**ASSIGNMENT:** Check every line of the records below for the string "purple", then report only how many lines have it.

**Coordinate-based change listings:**
________________________________________

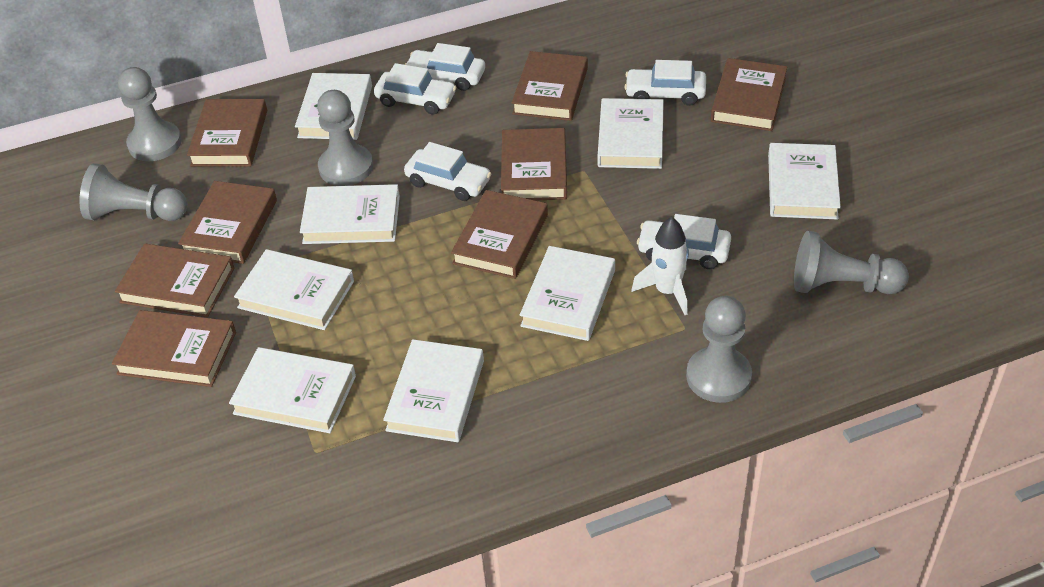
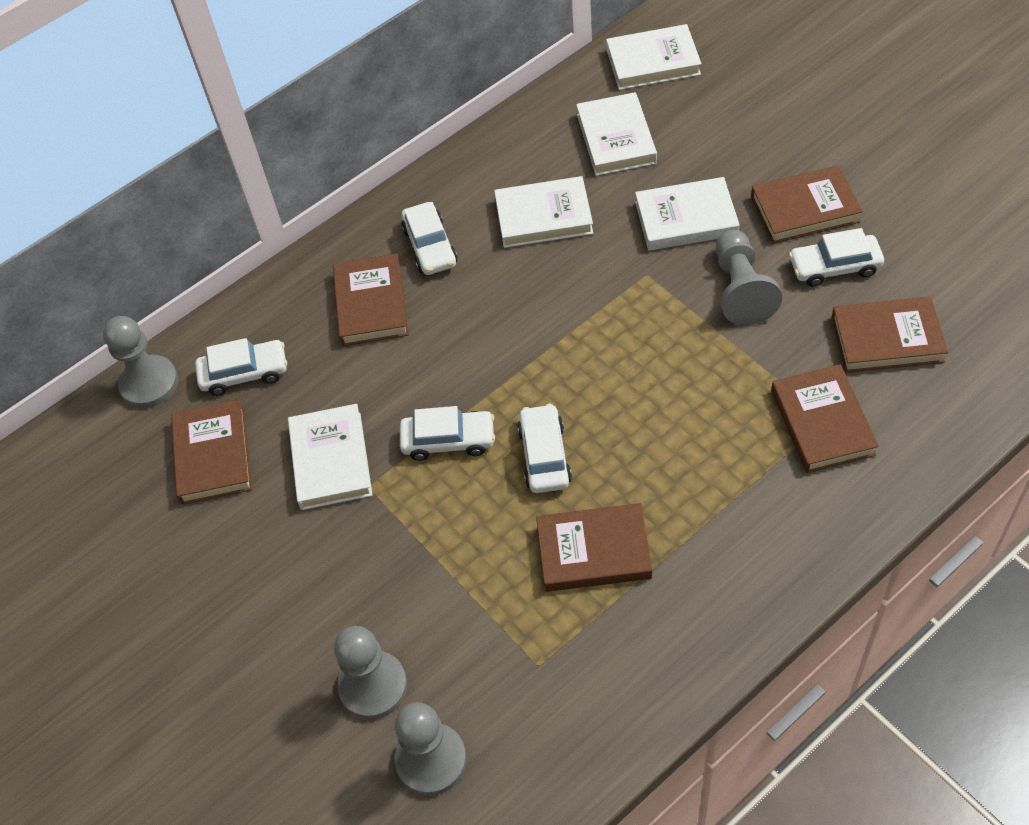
brown book: 8 -> 6
grey pawn: 5 -> 4
white book: 8 -> 5
white rocket: 1 -> 0

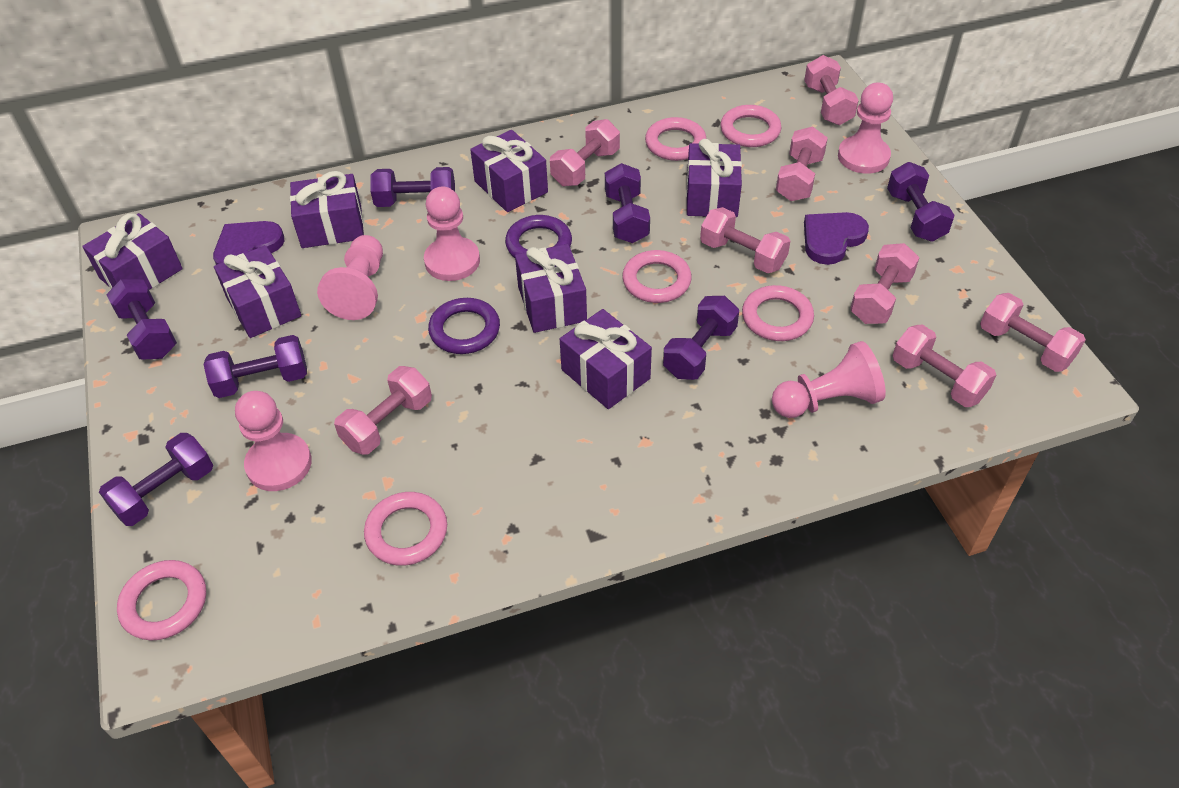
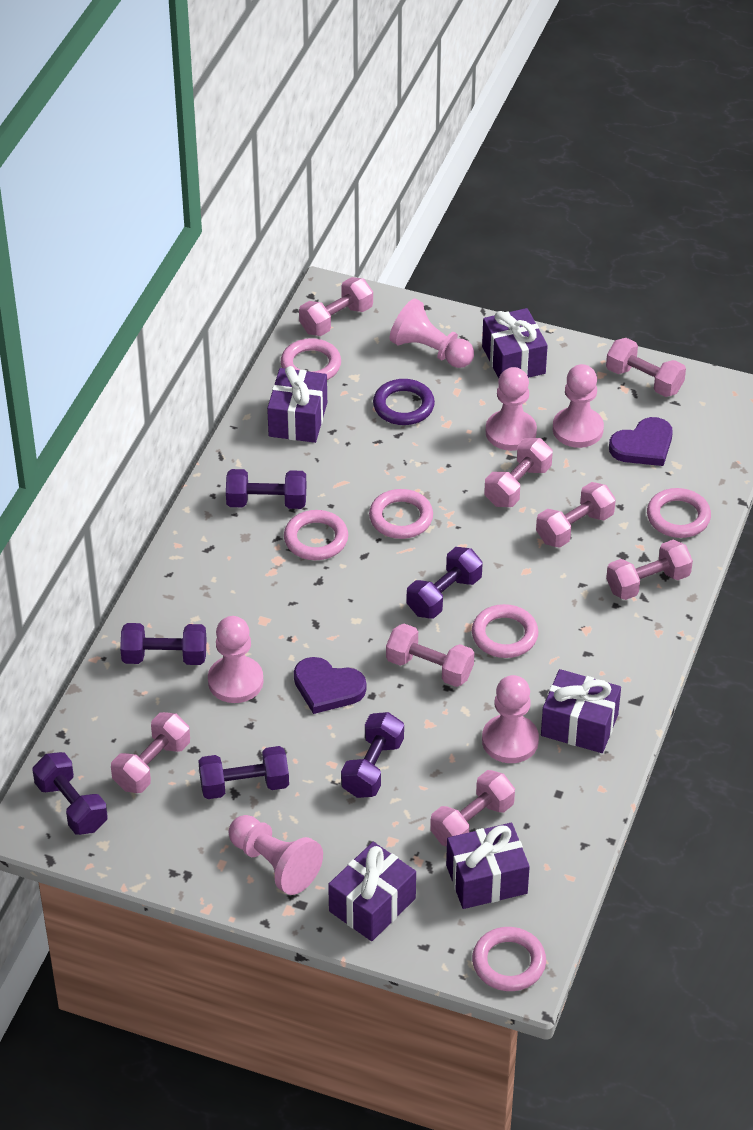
pink pawn: 5 -> 6
purple dumbbell: 7 -> 6
purple gift: 7 -> 5
purple ring: 2 -> 1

________________________________________

**EXERCISE RESULT:** 3